§ **What you are asked to do**
What lines of the material below include the string "cube"? Copy all of them.

§ **Records shown**

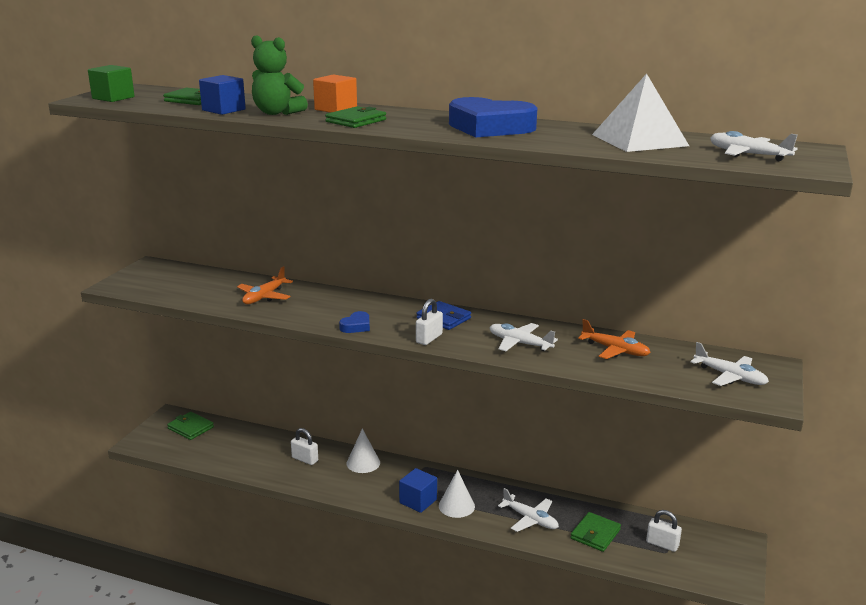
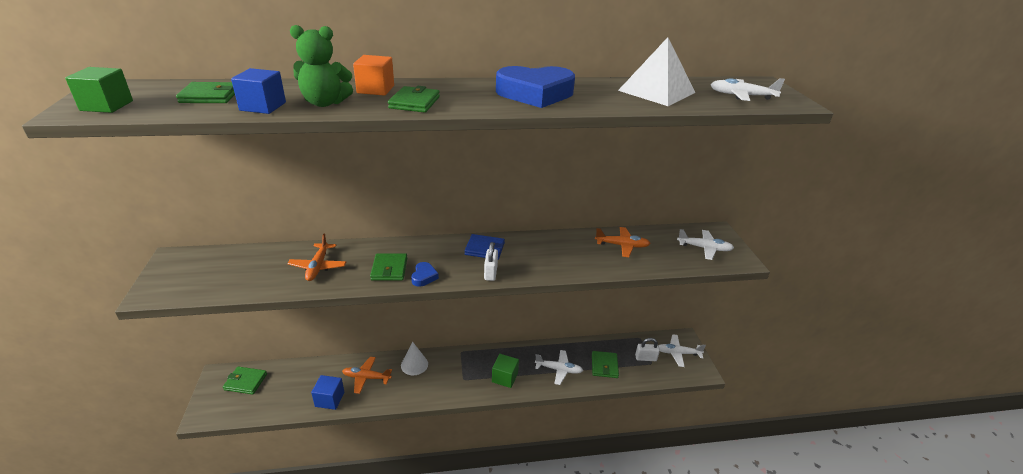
camera: 30 degrees left, 10 degrees up
white padlock [291,428,318,465] -> orange plane [342,357,392,394]
blue cube [399,468,437,513] -> blue cube moved to [311,375,344,410]
white cone [439,470,475,518] -> green cube [492,354,519,388]
white plane [489,323,558,351] -> white plane moved to [659,334,706,367]
none -> green wallet [370,253,407,280]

§ **Task response**
blue cube [399,468,437,513] -> blue cube moved to [311,375,344,410]
white cone [439,470,475,518] -> green cube [492,354,519,388]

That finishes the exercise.